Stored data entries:

· · · · · · ·

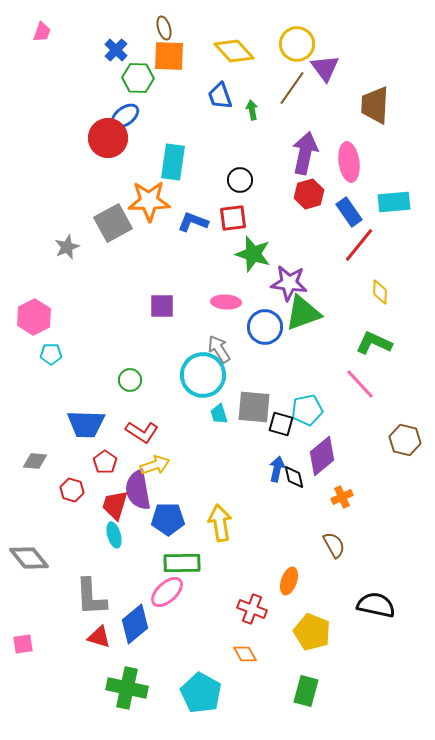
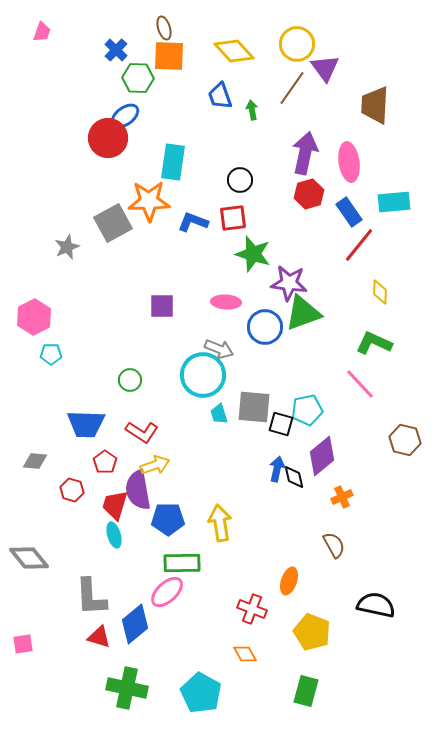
gray arrow at (219, 349): rotated 144 degrees clockwise
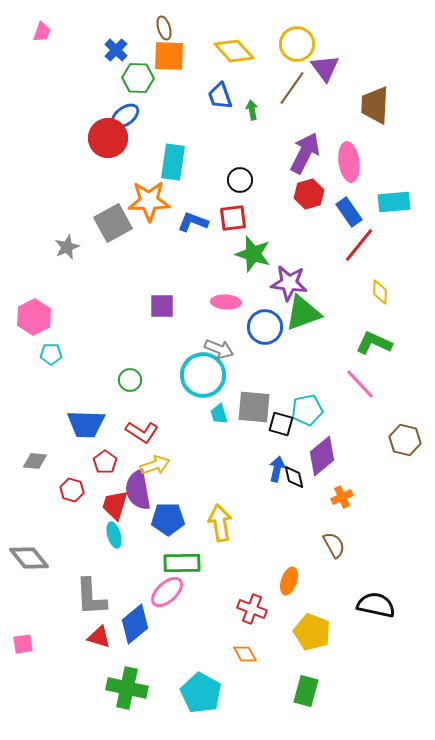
purple arrow at (305, 153): rotated 15 degrees clockwise
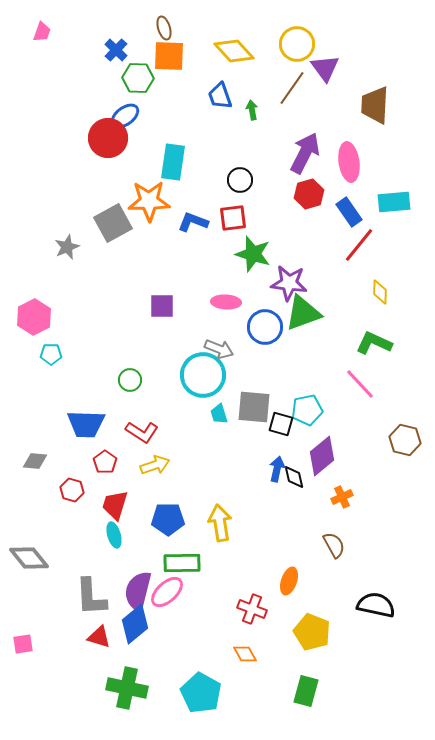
purple semicircle at (138, 490): moved 101 px down; rotated 24 degrees clockwise
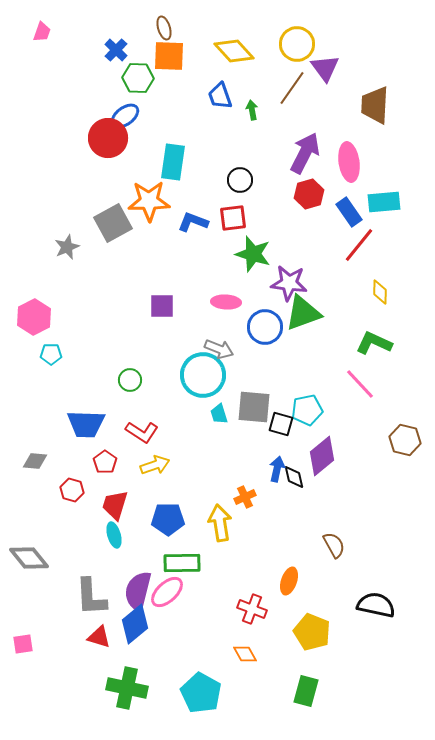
cyan rectangle at (394, 202): moved 10 px left
orange cross at (342, 497): moved 97 px left
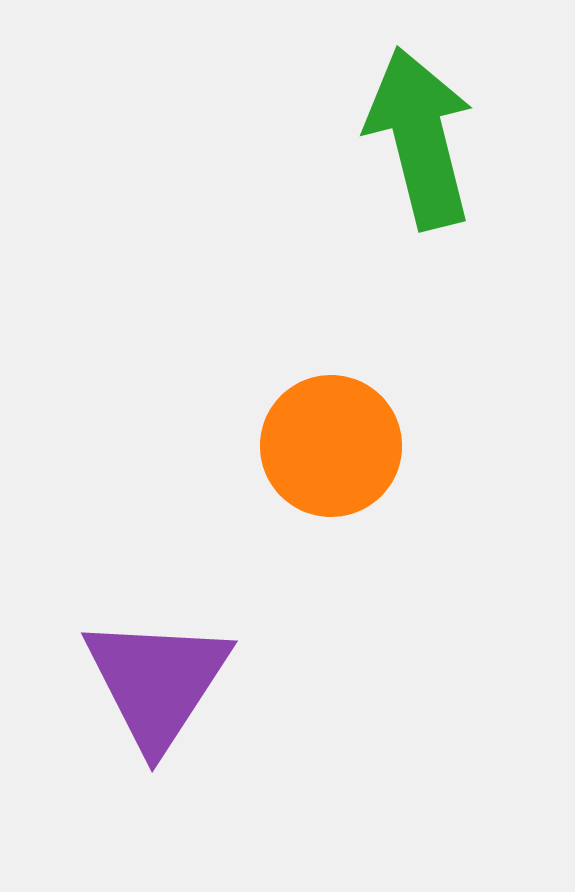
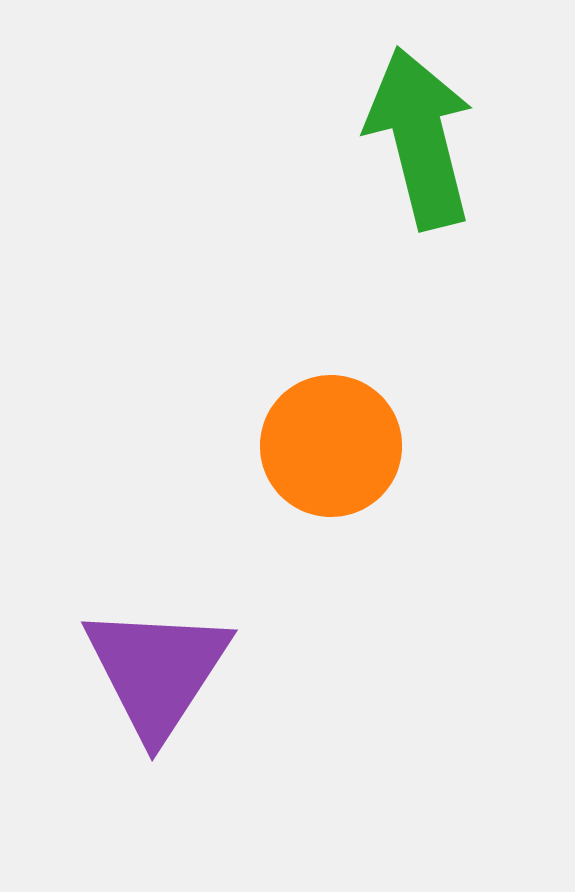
purple triangle: moved 11 px up
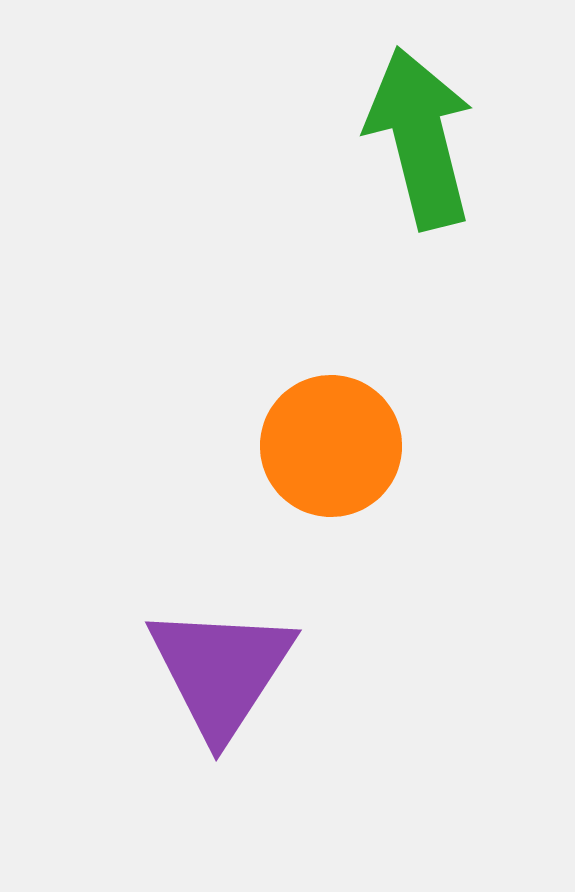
purple triangle: moved 64 px right
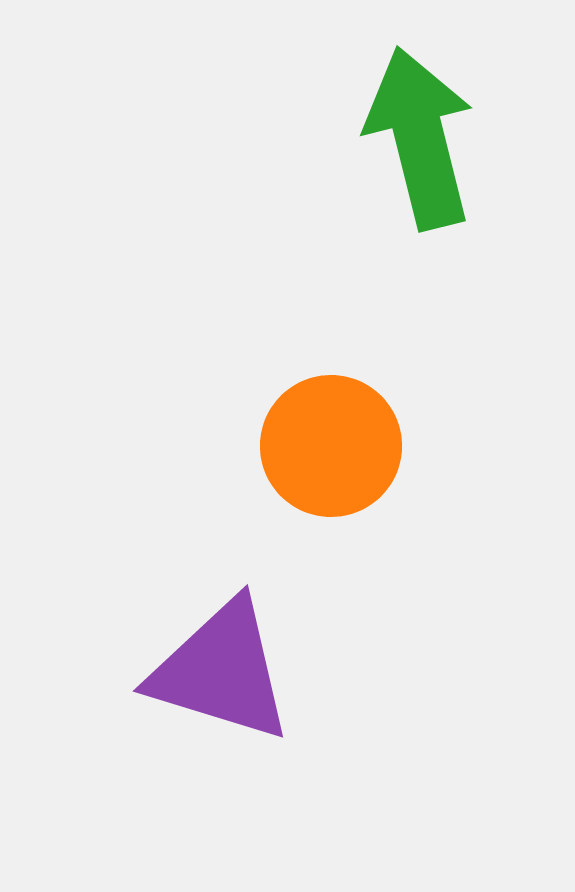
purple triangle: rotated 46 degrees counterclockwise
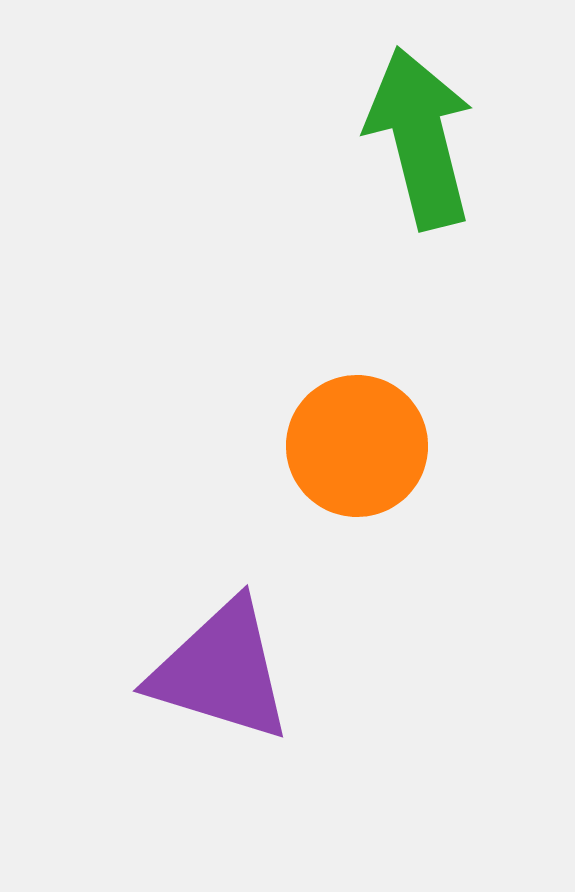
orange circle: moved 26 px right
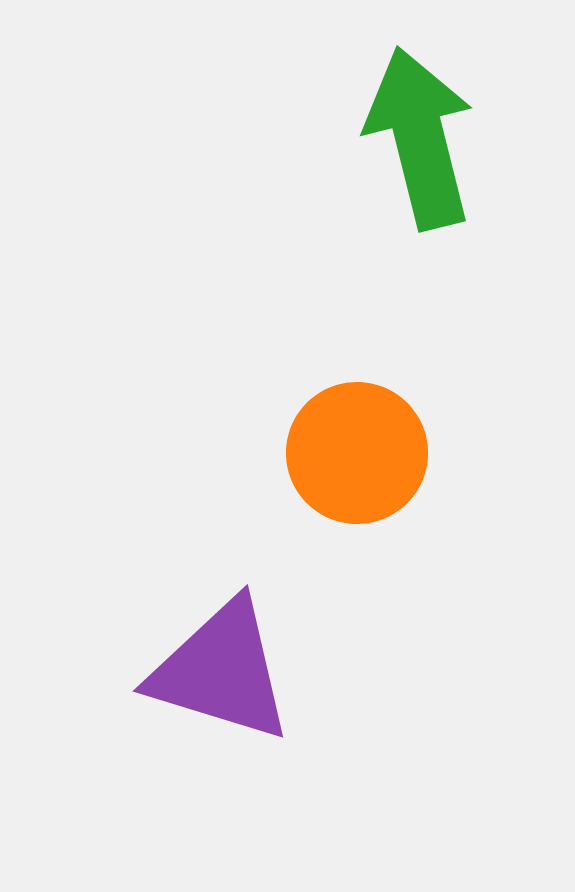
orange circle: moved 7 px down
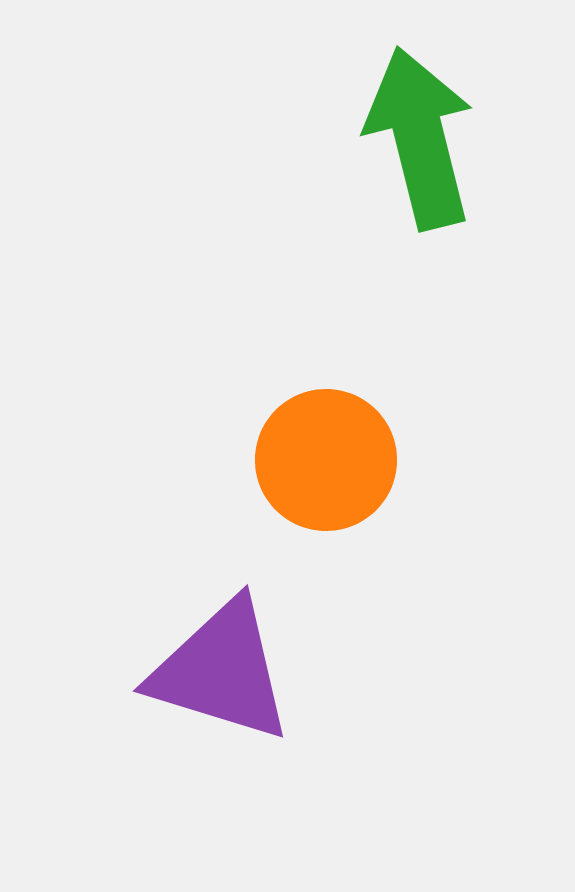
orange circle: moved 31 px left, 7 px down
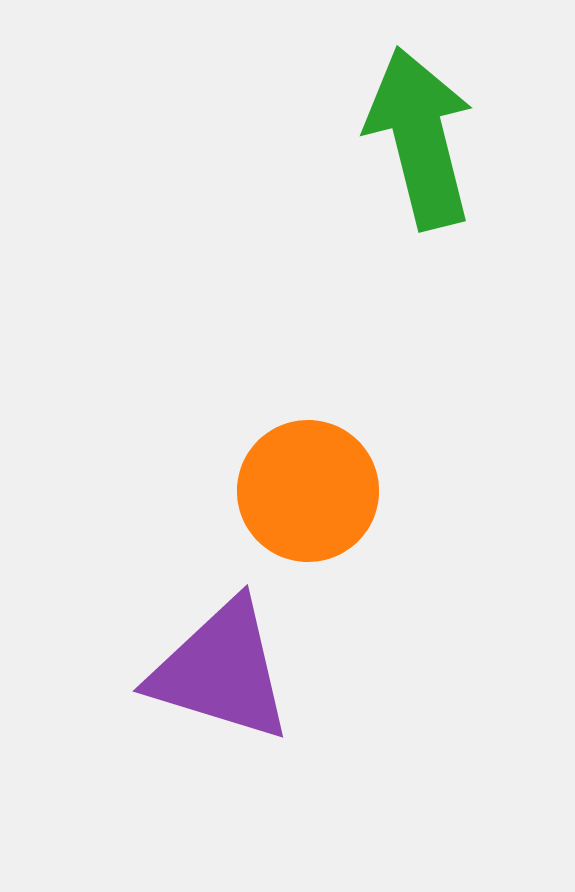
orange circle: moved 18 px left, 31 px down
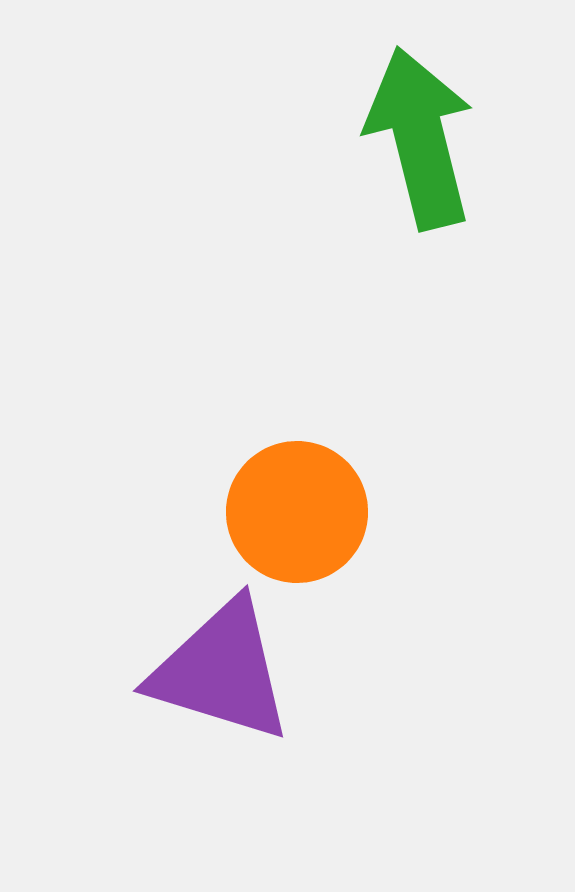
orange circle: moved 11 px left, 21 px down
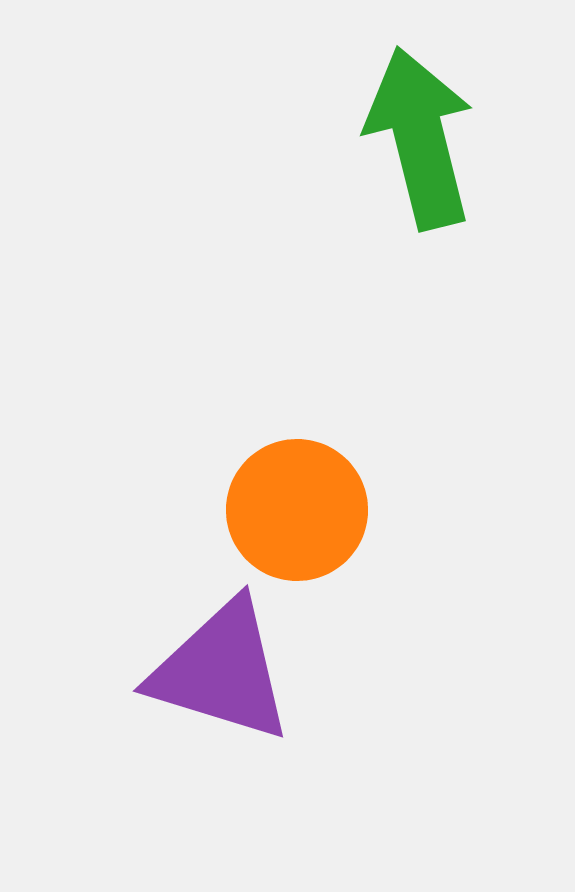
orange circle: moved 2 px up
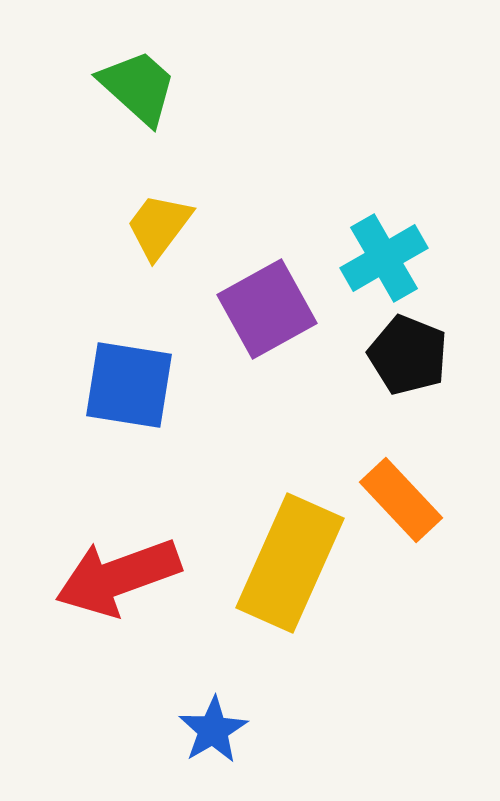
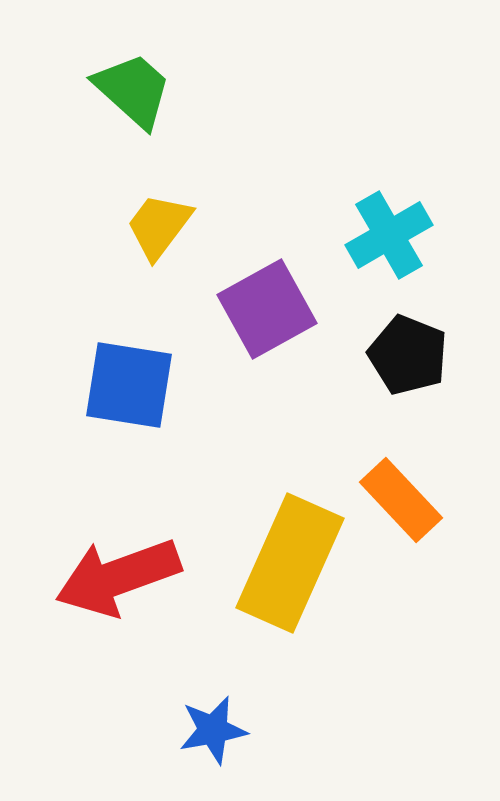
green trapezoid: moved 5 px left, 3 px down
cyan cross: moved 5 px right, 23 px up
blue star: rotated 20 degrees clockwise
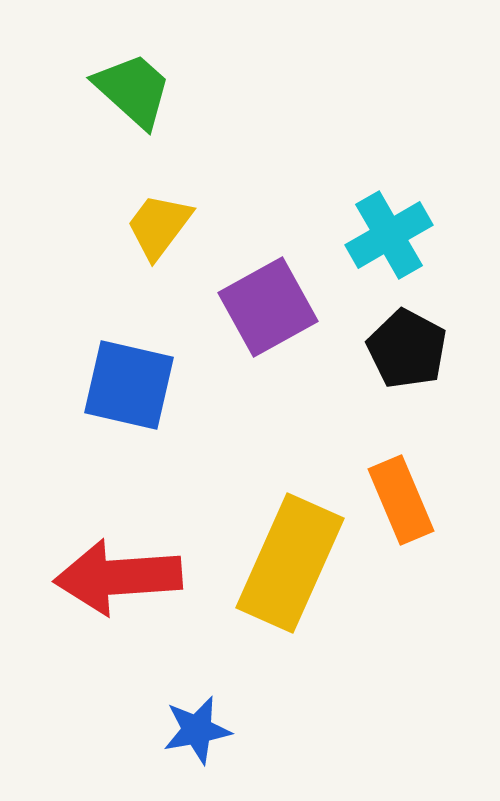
purple square: moved 1 px right, 2 px up
black pentagon: moved 1 px left, 6 px up; rotated 6 degrees clockwise
blue square: rotated 4 degrees clockwise
orange rectangle: rotated 20 degrees clockwise
red arrow: rotated 16 degrees clockwise
blue star: moved 16 px left
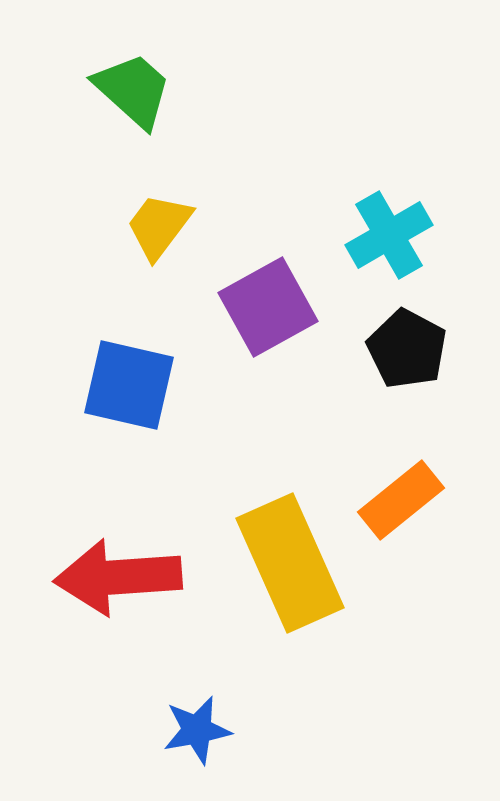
orange rectangle: rotated 74 degrees clockwise
yellow rectangle: rotated 48 degrees counterclockwise
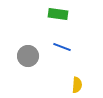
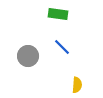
blue line: rotated 24 degrees clockwise
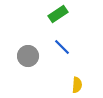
green rectangle: rotated 42 degrees counterclockwise
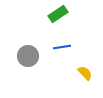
blue line: rotated 54 degrees counterclockwise
yellow semicircle: moved 8 px right, 12 px up; rotated 49 degrees counterclockwise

· · · · · · ·

TASK REQUIREMENTS:
Please pull out every line from the records that reports a shape moving or turning, and copy each one word for word in its original order. Leave the pictures out of your answer.

ANSWER TO THE TASK:
gray arrow at (219, 349): rotated 144 degrees clockwise
purple arrow at (305, 153): rotated 15 degrees clockwise
purple semicircle at (138, 490): moved 101 px down; rotated 24 degrees clockwise
cyan rectangle at (394, 202): moved 10 px left
orange cross at (342, 497): moved 97 px left
purple triangle: moved 11 px up
purple triangle: moved 64 px right
purple triangle: rotated 46 degrees counterclockwise
orange circle: moved 26 px right
orange circle: moved 7 px down
orange circle: moved 31 px left, 7 px down
orange circle: moved 18 px left, 31 px down
orange circle: moved 11 px left, 21 px down
orange circle: moved 2 px up
green trapezoid: moved 5 px left, 3 px down
cyan cross: moved 5 px right, 23 px up
blue star: rotated 20 degrees clockwise
purple square: moved 1 px right, 2 px up
black pentagon: moved 1 px left, 6 px up; rotated 6 degrees clockwise
blue square: rotated 4 degrees clockwise
orange rectangle: rotated 20 degrees clockwise
red arrow: rotated 16 degrees clockwise
blue star: moved 16 px left
orange rectangle: rotated 74 degrees clockwise
yellow rectangle: rotated 48 degrees counterclockwise
blue line: rotated 24 degrees clockwise
green rectangle: rotated 42 degrees counterclockwise
blue line: rotated 54 degrees counterclockwise
yellow semicircle: moved 8 px right, 12 px up; rotated 49 degrees counterclockwise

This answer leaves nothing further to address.